(Remote sensing object lists)
=== Begin Enclosure ===

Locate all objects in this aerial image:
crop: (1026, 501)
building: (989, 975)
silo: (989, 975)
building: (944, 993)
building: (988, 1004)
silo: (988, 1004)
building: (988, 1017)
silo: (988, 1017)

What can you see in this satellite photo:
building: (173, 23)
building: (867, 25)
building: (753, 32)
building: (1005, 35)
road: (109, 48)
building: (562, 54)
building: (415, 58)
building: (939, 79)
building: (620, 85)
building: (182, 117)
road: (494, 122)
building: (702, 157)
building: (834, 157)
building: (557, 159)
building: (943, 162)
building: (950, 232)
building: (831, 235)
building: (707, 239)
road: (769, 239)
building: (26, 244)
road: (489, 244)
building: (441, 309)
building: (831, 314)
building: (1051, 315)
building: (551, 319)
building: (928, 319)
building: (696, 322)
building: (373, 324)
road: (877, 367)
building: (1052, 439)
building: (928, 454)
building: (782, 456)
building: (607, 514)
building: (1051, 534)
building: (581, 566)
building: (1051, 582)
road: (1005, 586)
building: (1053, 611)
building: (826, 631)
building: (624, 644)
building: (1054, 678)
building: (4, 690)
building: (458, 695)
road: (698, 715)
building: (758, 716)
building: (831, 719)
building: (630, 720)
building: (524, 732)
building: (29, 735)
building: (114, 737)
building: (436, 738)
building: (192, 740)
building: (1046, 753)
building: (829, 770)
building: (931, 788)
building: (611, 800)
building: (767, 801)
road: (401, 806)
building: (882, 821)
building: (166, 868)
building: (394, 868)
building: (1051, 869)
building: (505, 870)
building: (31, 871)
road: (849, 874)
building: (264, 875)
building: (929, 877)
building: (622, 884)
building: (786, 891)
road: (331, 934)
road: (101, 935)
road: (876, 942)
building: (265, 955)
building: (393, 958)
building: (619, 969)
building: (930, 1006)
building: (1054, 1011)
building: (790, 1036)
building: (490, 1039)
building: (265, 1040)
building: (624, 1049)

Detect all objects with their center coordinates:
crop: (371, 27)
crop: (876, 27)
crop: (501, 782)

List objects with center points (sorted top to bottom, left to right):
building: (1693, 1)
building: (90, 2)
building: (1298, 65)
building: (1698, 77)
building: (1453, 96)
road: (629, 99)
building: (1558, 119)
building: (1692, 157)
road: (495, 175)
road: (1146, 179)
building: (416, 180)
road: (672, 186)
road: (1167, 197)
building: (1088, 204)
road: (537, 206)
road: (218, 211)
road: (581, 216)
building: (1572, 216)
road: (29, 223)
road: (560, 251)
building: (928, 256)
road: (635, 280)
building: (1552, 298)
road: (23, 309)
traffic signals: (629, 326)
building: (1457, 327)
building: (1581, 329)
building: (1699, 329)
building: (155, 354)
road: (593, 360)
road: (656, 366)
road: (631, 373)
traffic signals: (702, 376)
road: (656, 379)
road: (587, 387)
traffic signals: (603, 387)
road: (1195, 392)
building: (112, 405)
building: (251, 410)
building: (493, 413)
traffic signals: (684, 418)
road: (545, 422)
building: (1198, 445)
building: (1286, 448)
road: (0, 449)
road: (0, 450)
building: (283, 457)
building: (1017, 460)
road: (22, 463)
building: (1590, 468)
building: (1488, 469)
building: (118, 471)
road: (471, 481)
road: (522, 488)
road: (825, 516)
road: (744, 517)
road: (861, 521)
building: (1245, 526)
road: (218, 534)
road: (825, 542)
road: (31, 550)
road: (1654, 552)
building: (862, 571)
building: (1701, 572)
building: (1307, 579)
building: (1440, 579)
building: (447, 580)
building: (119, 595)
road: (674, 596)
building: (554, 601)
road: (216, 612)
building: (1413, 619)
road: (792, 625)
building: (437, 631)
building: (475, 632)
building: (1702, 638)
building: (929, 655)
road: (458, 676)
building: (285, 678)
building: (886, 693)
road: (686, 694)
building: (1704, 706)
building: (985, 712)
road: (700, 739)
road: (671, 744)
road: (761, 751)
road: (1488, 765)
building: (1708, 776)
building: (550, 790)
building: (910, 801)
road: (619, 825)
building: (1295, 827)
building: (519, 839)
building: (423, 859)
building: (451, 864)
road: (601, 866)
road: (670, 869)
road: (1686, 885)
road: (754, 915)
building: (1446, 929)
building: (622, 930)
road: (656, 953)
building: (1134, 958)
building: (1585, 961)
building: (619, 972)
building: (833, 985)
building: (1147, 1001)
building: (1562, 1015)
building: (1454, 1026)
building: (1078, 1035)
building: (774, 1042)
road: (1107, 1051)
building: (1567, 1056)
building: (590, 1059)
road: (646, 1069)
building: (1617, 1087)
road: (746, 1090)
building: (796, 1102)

=== End Enclosure ===

Every line above that holds "with" should be copied out.

Detect all objects with their center coordinates:
List objects with center points (sorted top to bottom, left to right):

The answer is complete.